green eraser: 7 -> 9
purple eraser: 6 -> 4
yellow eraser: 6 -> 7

• • • • • • •

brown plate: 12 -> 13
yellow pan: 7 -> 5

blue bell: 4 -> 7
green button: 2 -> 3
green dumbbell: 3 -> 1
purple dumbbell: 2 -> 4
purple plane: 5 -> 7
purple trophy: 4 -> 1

• • • • • • •

[INSTRUCTIONS FOR THE TASK]: Copy out, exactly and alone, the lines of the entries above between the ones holding "green eraser: 7 -> 9" and "yellow eraser: 6 -> 7", inclusive.

[RESPONSE TO THIS EXERCISE]:
green eraser: 7 -> 9
purple eraser: 6 -> 4
yellow eraser: 6 -> 7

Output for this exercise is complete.